===== Records supplied
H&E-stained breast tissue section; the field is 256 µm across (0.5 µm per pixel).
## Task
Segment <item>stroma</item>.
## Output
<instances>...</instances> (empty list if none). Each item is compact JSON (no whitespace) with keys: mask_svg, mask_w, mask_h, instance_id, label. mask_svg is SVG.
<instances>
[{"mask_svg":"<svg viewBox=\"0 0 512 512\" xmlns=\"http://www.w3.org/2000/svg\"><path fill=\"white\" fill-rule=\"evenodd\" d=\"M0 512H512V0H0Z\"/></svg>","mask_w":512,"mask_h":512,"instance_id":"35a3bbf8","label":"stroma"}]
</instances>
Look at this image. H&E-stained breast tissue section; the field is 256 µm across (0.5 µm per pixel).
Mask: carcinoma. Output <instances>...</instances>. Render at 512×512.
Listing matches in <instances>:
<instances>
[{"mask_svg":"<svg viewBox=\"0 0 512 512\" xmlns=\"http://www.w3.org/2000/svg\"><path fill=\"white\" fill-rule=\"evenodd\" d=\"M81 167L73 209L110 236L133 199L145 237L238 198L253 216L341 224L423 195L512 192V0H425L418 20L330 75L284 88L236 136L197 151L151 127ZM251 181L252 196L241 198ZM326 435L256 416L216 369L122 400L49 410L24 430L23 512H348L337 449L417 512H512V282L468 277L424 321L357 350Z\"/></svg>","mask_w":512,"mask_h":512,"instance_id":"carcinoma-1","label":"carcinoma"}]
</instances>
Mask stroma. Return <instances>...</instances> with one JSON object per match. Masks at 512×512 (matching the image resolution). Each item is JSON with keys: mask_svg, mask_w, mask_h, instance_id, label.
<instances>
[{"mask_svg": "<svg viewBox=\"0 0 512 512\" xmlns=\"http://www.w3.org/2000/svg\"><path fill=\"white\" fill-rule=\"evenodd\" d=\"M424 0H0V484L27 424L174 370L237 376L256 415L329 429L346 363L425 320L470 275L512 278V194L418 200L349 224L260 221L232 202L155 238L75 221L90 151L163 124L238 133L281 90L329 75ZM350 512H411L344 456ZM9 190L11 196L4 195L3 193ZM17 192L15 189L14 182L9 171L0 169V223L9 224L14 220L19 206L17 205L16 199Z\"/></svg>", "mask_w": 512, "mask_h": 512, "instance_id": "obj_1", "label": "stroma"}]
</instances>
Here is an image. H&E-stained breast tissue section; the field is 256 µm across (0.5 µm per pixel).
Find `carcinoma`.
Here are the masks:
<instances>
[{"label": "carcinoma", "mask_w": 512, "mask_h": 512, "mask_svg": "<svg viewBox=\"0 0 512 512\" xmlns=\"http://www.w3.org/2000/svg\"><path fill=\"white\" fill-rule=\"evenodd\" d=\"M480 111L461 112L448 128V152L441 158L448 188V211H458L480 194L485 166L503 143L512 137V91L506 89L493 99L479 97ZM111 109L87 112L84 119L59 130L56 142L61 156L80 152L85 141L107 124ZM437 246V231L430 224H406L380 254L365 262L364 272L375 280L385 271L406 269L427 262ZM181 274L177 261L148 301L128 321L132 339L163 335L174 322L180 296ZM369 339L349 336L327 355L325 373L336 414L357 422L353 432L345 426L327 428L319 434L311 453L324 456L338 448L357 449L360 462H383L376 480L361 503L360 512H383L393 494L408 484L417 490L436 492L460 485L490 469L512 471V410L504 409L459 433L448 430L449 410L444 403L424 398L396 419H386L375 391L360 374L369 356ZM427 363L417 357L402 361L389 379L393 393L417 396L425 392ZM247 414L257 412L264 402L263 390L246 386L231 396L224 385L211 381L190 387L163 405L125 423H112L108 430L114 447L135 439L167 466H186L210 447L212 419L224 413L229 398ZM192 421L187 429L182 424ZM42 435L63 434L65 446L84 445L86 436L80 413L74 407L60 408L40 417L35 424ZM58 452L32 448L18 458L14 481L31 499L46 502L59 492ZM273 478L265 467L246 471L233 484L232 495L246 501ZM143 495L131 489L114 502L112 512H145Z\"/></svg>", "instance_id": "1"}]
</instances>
==========
===== Records supplied
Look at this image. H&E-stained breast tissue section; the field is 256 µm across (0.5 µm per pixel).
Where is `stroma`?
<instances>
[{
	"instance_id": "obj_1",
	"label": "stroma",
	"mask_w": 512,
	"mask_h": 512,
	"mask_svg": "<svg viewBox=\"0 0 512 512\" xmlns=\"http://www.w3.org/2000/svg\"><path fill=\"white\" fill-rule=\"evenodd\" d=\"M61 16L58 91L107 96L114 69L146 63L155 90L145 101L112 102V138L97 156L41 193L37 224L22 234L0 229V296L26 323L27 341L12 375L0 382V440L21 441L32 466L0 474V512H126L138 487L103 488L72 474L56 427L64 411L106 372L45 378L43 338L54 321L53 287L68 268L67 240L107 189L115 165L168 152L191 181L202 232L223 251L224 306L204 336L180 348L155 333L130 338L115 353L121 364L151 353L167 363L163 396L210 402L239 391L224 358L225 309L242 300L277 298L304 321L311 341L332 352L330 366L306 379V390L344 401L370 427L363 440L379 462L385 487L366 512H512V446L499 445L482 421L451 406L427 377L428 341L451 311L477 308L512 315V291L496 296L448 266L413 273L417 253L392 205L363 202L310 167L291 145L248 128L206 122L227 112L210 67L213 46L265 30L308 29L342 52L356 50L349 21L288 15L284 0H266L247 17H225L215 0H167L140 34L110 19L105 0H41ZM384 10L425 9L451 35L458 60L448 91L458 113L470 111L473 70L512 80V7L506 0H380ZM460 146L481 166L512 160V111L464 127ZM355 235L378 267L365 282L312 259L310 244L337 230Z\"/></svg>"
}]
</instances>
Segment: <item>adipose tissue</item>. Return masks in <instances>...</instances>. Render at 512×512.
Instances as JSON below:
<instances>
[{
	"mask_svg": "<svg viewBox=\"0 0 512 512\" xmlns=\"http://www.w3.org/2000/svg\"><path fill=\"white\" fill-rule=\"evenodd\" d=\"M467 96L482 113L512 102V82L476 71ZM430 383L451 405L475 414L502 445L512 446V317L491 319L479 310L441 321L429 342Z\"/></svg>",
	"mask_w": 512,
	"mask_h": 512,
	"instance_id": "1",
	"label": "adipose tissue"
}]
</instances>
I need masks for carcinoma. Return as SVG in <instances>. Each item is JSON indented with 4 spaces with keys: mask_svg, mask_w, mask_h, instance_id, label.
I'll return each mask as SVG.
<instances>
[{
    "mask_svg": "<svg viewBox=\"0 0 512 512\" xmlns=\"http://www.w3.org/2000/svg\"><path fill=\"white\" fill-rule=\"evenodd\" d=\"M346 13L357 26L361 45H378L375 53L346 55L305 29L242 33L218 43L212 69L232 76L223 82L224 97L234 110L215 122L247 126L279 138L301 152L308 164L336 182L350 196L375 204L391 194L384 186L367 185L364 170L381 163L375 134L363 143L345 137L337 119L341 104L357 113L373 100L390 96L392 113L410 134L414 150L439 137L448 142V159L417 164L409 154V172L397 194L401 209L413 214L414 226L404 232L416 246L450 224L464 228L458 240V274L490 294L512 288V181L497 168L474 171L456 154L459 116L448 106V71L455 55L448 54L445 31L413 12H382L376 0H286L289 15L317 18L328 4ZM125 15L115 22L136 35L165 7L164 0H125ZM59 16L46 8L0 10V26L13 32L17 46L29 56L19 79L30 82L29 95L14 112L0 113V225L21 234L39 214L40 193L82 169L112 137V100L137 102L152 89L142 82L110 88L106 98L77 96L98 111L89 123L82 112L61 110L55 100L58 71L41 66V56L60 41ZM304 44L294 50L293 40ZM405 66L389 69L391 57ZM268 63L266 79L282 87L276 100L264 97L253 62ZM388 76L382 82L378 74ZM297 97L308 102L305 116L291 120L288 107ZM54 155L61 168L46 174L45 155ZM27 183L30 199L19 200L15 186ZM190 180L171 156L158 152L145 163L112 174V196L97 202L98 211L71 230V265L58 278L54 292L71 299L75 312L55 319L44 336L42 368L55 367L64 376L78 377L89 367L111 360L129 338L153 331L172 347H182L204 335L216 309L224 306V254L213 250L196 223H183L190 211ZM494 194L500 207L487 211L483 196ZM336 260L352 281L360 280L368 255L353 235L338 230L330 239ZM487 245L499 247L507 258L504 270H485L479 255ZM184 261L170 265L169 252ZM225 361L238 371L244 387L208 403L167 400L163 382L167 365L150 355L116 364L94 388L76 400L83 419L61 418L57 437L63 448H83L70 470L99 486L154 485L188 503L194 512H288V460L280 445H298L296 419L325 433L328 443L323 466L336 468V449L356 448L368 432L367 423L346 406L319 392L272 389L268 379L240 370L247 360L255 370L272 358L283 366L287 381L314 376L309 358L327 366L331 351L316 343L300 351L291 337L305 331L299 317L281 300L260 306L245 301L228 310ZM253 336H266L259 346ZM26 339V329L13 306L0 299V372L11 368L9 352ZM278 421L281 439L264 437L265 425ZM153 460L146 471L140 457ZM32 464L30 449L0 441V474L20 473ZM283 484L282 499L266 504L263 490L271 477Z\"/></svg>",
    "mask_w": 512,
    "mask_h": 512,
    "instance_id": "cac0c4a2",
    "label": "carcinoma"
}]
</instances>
==========
▸ Exercise goal: Read through the entries and copy every line that includes "breast".

▸ Task solution:
H&E-stained breast tissue section; the field is 256 µm across (0.5 µm per pixel).
Look at this image. H&E-stained breast tissue section; the field is 256 µm across (0.5 µm per pixel).
Here is an image. H&E-stained breast tissue section; the field is 256 µm across (0.5 µm per pixel).
Look at this image. H&E-stained breast tissue section; the field is 256 µm across (0.5 µm per pixel).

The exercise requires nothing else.